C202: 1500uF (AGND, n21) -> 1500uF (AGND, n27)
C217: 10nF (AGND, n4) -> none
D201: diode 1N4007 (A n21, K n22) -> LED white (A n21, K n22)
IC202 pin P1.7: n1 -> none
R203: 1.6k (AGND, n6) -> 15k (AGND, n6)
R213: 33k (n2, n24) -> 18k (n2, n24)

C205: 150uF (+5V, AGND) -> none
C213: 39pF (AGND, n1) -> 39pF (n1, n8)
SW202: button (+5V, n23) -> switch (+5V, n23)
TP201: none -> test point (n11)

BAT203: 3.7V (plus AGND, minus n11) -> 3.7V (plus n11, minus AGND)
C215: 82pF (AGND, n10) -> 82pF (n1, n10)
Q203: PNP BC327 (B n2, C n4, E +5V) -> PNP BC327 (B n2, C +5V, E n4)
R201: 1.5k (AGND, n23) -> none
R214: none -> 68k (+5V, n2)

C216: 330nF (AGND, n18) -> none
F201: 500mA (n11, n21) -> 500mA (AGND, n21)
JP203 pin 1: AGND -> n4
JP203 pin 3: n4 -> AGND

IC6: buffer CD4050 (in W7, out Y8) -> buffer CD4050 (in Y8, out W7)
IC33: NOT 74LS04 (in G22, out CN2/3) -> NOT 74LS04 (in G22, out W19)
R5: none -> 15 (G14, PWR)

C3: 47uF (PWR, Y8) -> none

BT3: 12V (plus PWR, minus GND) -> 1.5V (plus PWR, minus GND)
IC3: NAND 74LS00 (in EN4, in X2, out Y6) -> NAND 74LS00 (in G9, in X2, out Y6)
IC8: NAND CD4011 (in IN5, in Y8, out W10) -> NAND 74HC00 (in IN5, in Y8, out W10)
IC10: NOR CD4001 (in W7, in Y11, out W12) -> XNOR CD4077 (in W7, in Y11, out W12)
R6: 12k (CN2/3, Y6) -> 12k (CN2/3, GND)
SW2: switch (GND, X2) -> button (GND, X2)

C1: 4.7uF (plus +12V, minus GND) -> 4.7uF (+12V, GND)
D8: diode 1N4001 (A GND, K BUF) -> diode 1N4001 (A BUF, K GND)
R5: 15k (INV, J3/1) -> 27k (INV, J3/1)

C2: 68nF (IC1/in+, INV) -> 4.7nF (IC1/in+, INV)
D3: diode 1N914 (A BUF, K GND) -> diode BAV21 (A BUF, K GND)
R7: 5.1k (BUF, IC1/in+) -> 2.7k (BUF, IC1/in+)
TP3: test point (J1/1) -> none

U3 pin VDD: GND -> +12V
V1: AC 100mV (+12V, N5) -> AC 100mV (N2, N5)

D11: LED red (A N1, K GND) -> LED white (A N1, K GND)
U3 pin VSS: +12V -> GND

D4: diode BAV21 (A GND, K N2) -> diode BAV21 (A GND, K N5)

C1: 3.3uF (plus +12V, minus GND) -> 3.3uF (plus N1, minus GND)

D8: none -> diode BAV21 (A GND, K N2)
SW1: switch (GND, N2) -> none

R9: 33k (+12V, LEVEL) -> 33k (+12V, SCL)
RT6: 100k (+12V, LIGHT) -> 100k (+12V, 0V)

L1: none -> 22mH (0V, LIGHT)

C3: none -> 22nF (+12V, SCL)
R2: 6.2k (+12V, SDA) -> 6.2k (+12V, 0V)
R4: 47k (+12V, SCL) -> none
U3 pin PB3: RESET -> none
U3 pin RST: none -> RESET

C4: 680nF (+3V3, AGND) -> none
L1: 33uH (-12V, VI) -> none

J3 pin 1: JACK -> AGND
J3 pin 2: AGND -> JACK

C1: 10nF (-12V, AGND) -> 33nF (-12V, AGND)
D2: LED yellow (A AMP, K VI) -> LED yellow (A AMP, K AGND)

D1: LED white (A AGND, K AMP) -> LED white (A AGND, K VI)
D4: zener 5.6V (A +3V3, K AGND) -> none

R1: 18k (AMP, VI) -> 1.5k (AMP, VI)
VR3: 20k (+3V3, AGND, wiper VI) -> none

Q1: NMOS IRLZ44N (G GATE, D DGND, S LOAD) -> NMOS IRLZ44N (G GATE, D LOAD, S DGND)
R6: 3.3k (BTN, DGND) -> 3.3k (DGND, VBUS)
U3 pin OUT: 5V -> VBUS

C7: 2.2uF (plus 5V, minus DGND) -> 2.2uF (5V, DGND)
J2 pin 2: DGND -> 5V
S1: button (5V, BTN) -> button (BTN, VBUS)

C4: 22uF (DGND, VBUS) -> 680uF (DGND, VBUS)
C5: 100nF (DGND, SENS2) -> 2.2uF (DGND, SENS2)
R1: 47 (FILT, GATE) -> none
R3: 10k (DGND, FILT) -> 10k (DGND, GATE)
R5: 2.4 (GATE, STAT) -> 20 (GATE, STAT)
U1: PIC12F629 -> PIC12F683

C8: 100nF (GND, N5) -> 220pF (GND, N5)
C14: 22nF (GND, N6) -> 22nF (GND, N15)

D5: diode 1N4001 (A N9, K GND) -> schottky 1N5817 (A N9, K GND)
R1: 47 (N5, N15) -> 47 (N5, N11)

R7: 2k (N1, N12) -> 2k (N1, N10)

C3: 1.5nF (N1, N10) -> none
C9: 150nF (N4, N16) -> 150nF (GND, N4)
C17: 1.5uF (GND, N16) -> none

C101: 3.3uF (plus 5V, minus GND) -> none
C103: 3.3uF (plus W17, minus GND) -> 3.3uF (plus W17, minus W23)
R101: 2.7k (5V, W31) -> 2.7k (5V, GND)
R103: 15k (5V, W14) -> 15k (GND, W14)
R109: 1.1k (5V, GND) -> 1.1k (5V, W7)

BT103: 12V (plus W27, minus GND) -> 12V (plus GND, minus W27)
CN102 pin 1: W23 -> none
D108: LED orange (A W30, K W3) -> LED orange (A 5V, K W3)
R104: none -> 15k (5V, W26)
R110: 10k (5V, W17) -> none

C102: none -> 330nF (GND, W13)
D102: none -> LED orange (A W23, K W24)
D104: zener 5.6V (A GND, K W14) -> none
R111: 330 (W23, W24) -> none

----------------------------------------

Set the entries down again exactly, beginning with their first line and ending with the line that contains "IC8: NAND CD4011"; omit all other lines.

C202: 1500uF (AGND, n21) -> 1500uF (AGND, n27)
C217: 10nF (AGND, n4) -> none
D201: diode 1N4007 (A n21, K n22) -> LED white (A n21, K n22)
IC202 pin P1.7: n1 -> none
R203: 1.6k (AGND, n6) -> 15k (AGND, n6)
R213: 33k (n2, n24) -> 18k (n2, n24)

C205: 150uF (+5V, AGND) -> none
C213: 39pF (AGND, n1) -> 39pF (n1, n8)
SW202: button (+5V, n23) -> switch (+5V, n23)
TP201: none -> test point (n11)

BAT203: 3.7V (plus AGND, minus n11) -> 3.7V (plus n11, minus AGND)
C215: 82pF (AGND, n10) -> 82pF (n1, n10)
Q203: PNP BC327 (B n2, C n4, E +5V) -> PNP BC327 (B n2, C +5V, E n4)
R201: 1.5k (AGND, n23) -> none
R214: none -> 68k (+5V, n2)

C216: 330nF (AGND, n18) -> none
F201: 500mA (n11, n21) -> 500mA (AGND, n21)
JP203 pin 1: AGND -> n4
JP203 pin 3: n4 -> AGND

IC6: buffer CD4050 (in W7, out Y8) -> buffer CD4050 (in Y8, out W7)
IC33: NOT 74LS04 (in G22, out CN2/3) -> NOT 74LS04 (in G22, out W19)
R5: none -> 15 (G14, PWR)

C3: 47uF (PWR, Y8) -> none

BT3: 12V (plus PWR, minus GND) -> 1.5V (plus PWR, minus GND)
IC3: NAND 74LS00 (in EN4, in X2, out Y6) -> NAND 74LS00 (in G9, in X2, out Y6)
IC8: NAND CD4011 (in IN5, in Y8, out W10) -> NAND 74HC00 (in IN5, in Y8, out W10)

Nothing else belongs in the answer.